Data provided -
Segment Open

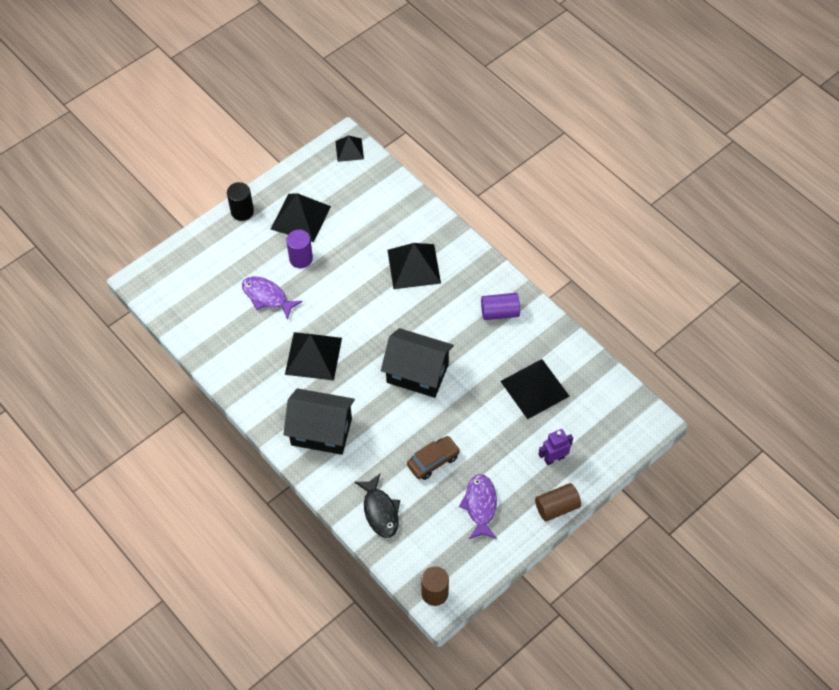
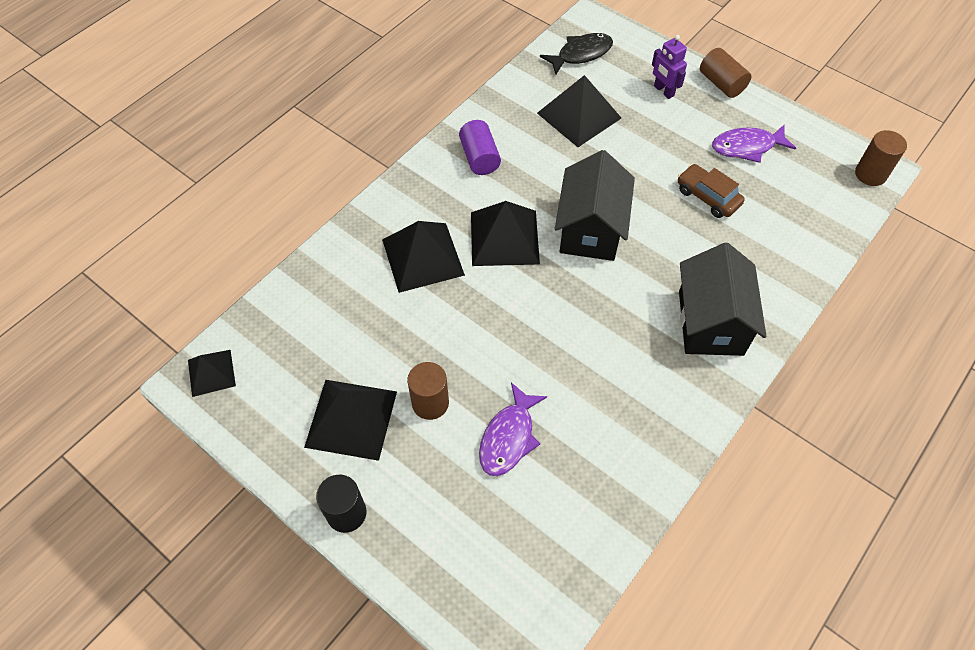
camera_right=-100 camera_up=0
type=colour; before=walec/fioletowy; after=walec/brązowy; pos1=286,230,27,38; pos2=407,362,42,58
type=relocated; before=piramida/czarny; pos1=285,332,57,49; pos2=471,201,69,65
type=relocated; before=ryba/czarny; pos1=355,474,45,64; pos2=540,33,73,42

Segment Closed

What you should do -
Reproduce the data verbatim. Do not carry any picture into the copy.

Solution to this task -
camera_right=-100 camera_up=0
type=colour; before=walec/fioletowy; after=walec/brązowy; pos1=286,230,27,38; pos2=407,362,42,58
type=relocated; before=piramida/czarny; pos1=285,332,57,49; pos2=471,201,69,65
type=relocated; before=ryba/czarny; pos1=355,474,45,64; pos2=540,33,73,42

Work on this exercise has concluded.